## WHAT IS REQUIRED
Please reproduce the entries below exactly, leaving the pictures out.

Extracted records
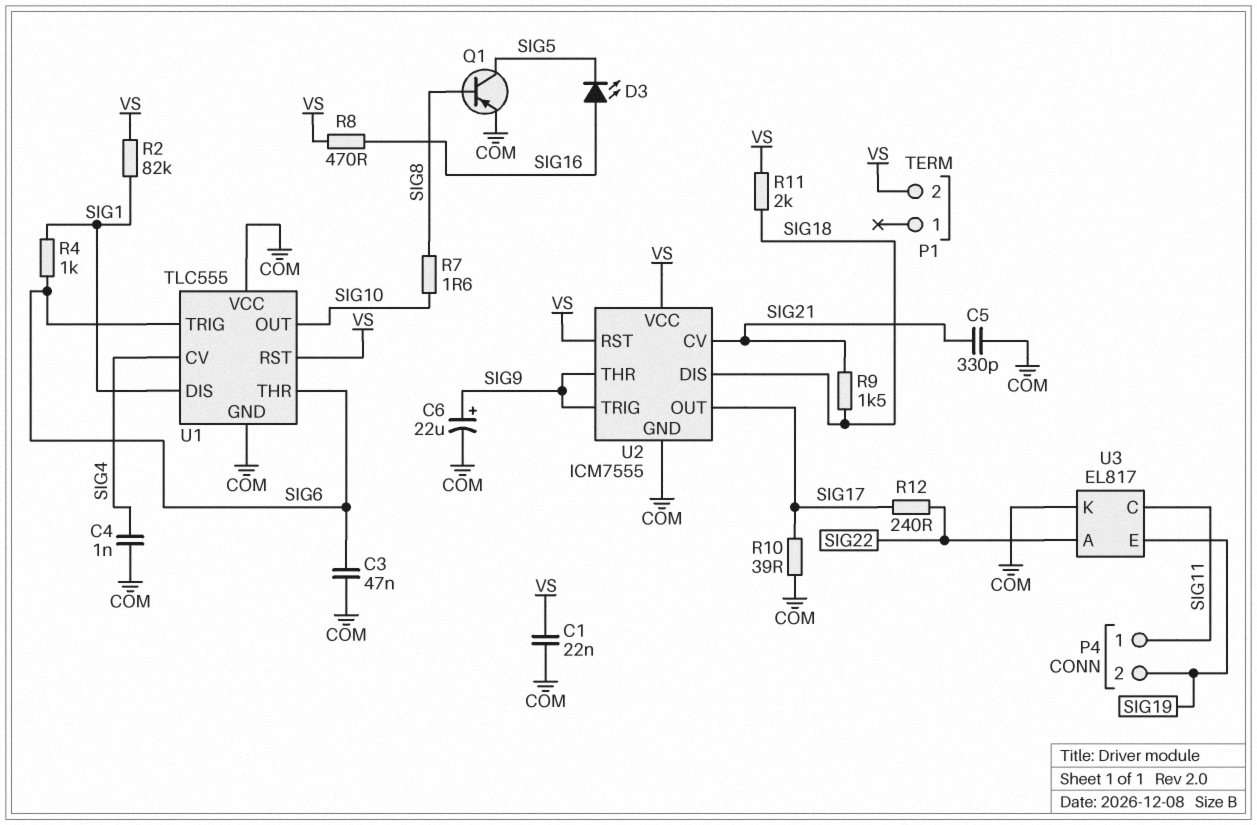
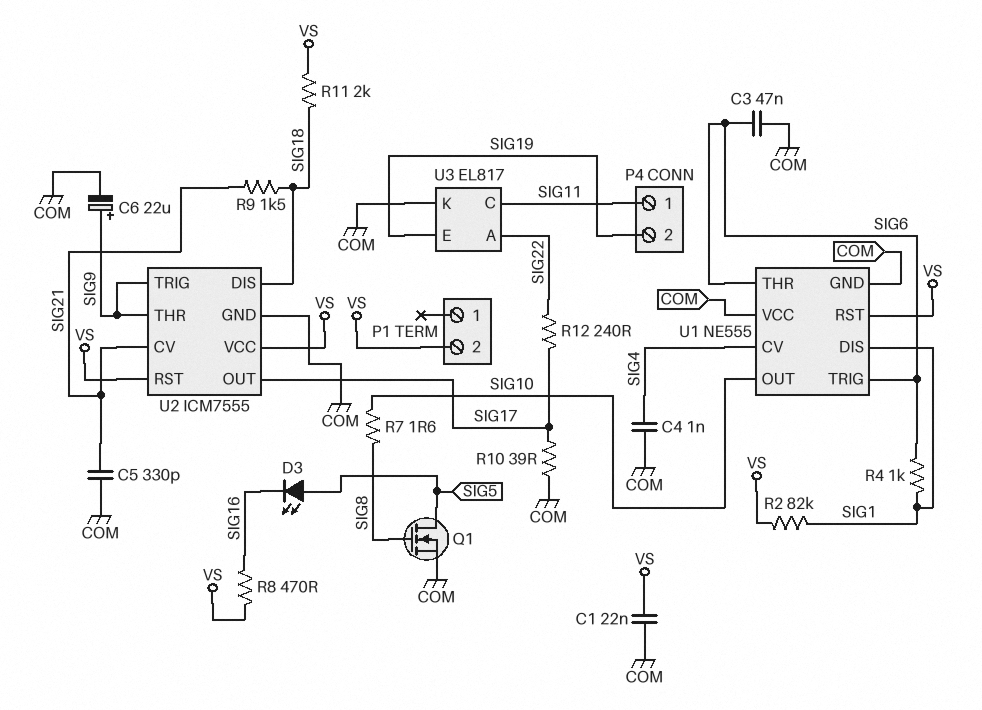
D3: LED (A SIG16, K SIG5) -> LED (A SIG5, K SIG16)
Q1: PNP (B SIG8, C SIG5, E COM) -> NMOS (G SIG8, D SIG5, S COM)
U1: TLC555 -> NE555

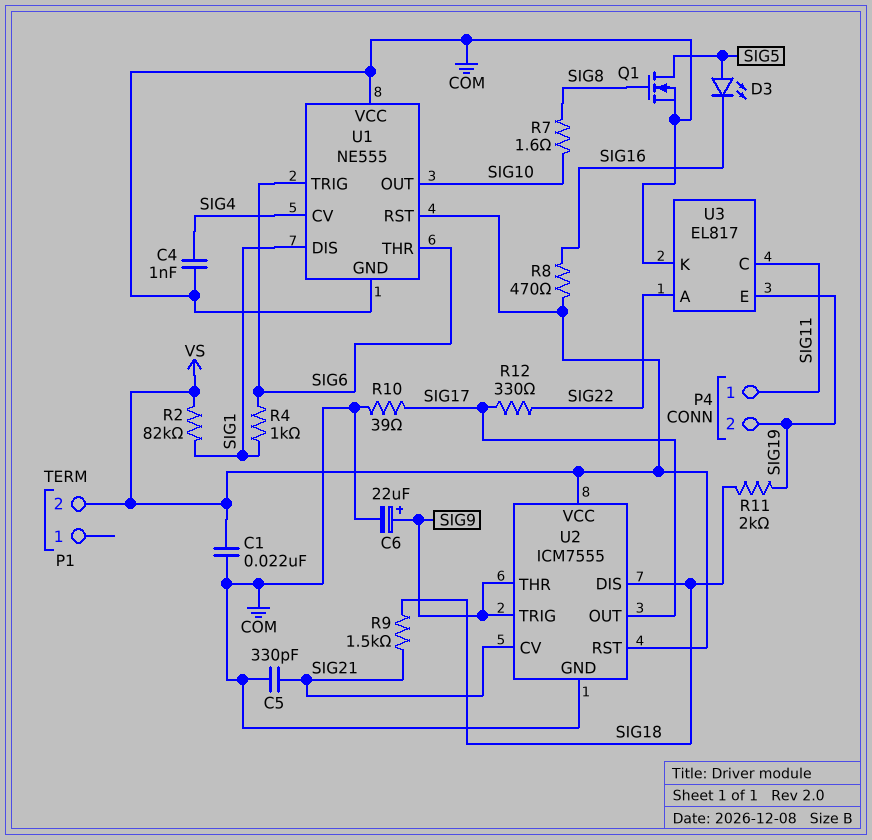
C3: 47nF (COM, SIG6) -> none
R11: 2k (SIG18, VS) -> 2k (SIG18, SIG19)
R12: 240 (SIG17, SIG22) -> 330 (SIG17, SIG22)

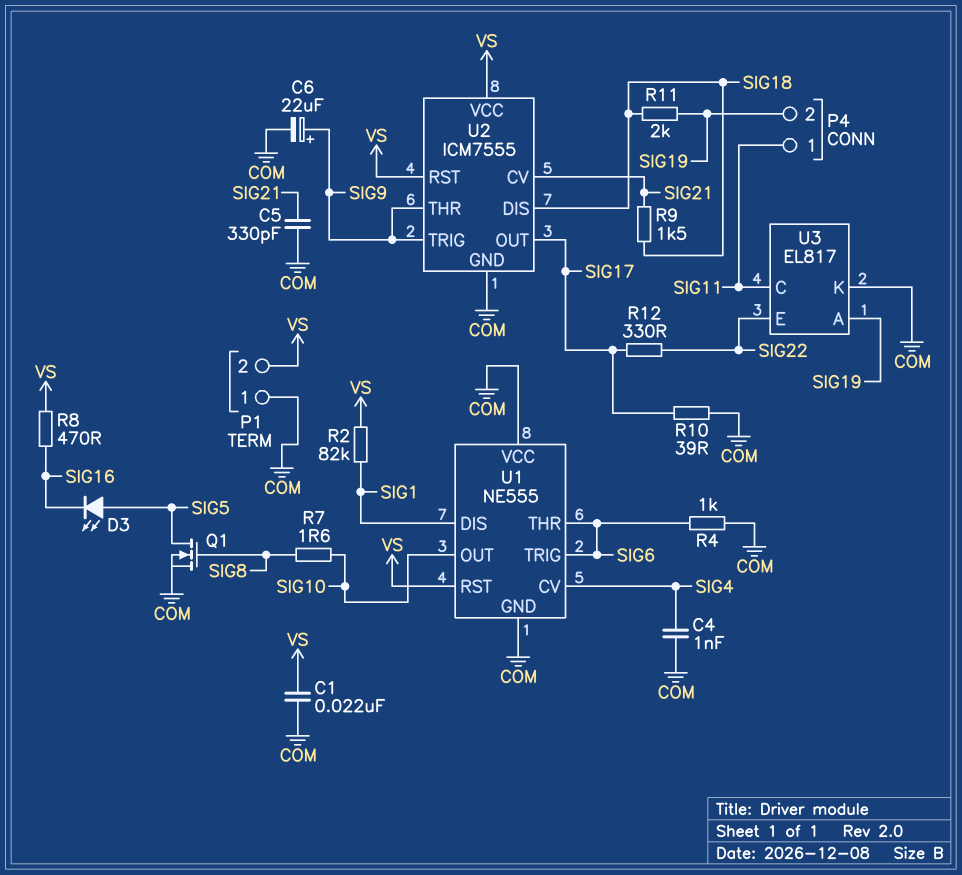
P1 pin 1: none -> COM
R4: 1k (SIG1, SIG6) -> 1k (COM, SIG6)
U3 pin A: SIG22 -> SIG19
U3 pin E: SIG19 -> SIG22

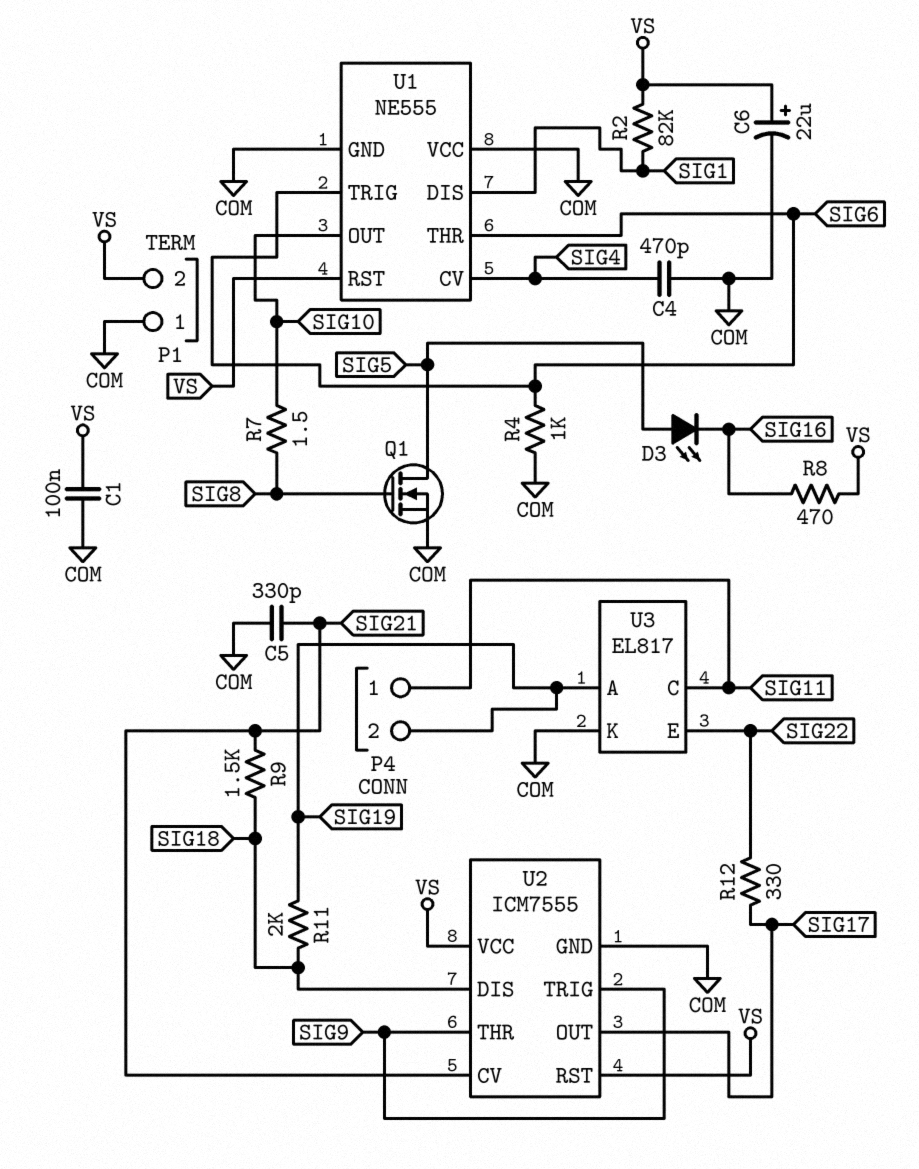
C1: 22nF (COM, VS) -> 100nF (COM, VS)
C4: 1nF (COM, SIG4) -> 470pF (COM, SIG4)
C6: 22uF (plus SIG9, minus COM) -> 22uF (plus VS, minus COM)
R7: 1.6 (SIG8, SIG10) -> 1.5 (SIG8, SIG10)
R10: 39 (COM, SIG17) -> none

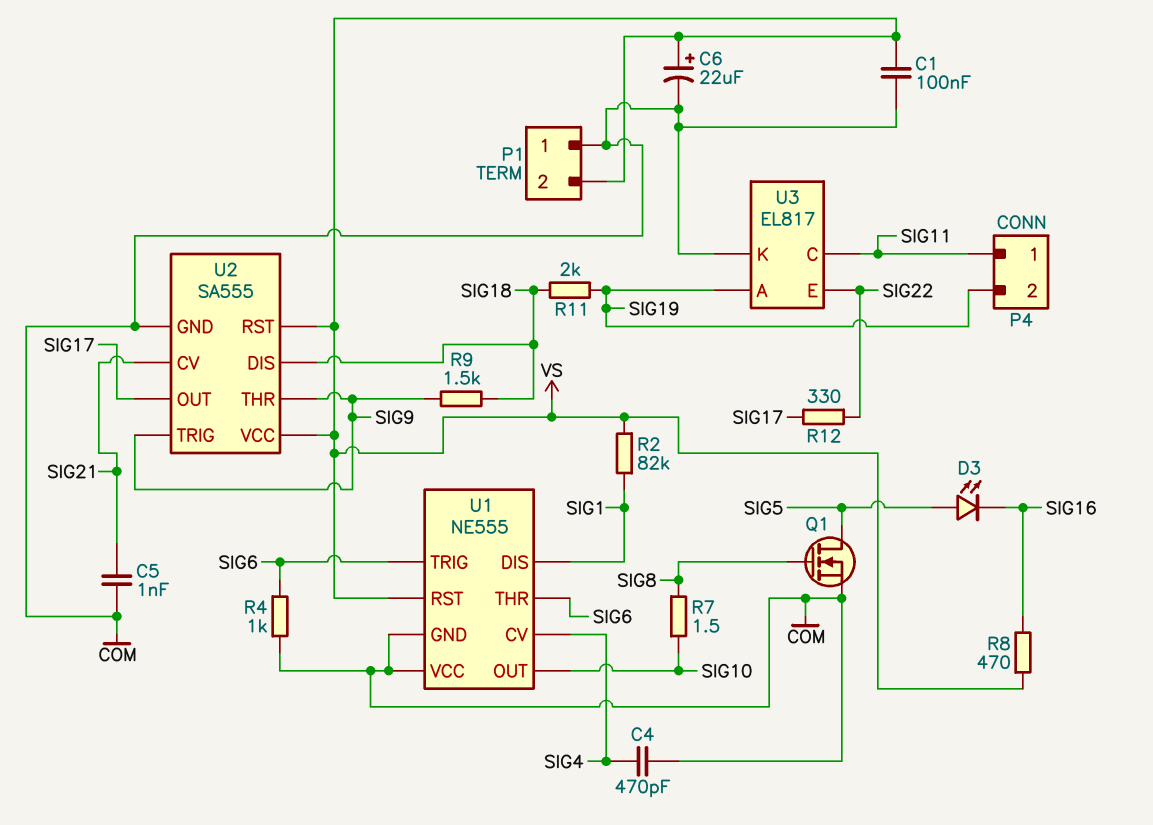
C5: 330pF (COM, SIG21) -> 1nF (COM, SIG21)
R9: 1.5k (SIG18, SIG21) -> 1.5k (SIG9, SIG18)
U2: ICM7555 -> SA555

## RESPONSE TO THE EXERCISE
D3: LED (A SIG16, K SIG5) -> LED (A SIG5, K SIG16)
Q1: PNP (B SIG8, C SIG5, E COM) -> NMOS (G SIG8, D SIG5, S COM)
U1: TLC555 -> NE555

C3: 47nF (COM, SIG6) -> none
R11: 2k (SIG18, VS) -> 2k (SIG18, SIG19)
R12: 240 (SIG17, SIG22) -> 330 (SIG17, SIG22)

P1 pin 1: none -> COM
R4: 1k (SIG1, SIG6) -> 1k (COM, SIG6)
U3 pin A: SIG22 -> SIG19
U3 pin E: SIG19 -> SIG22

C1: 22nF (COM, VS) -> 100nF (COM, VS)
C4: 1nF (COM, SIG4) -> 470pF (COM, SIG4)
C6: 22uF (plus SIG9, minus COM) -> 22uF (plus VS, minus COM)
R7: 1.6 (SIG8, SIG10) -> 1.5 (SIG8, SIG10)
R10: 39 (COM, SIG17) -> none

C5: 330pF (COM, SIG21) -> 1nF (COM, SIG21)
R9: 1.5k (SIG18, SIG21) -> 1.5k (SIG9, SIG18)
U2: ICM7555 -> SA555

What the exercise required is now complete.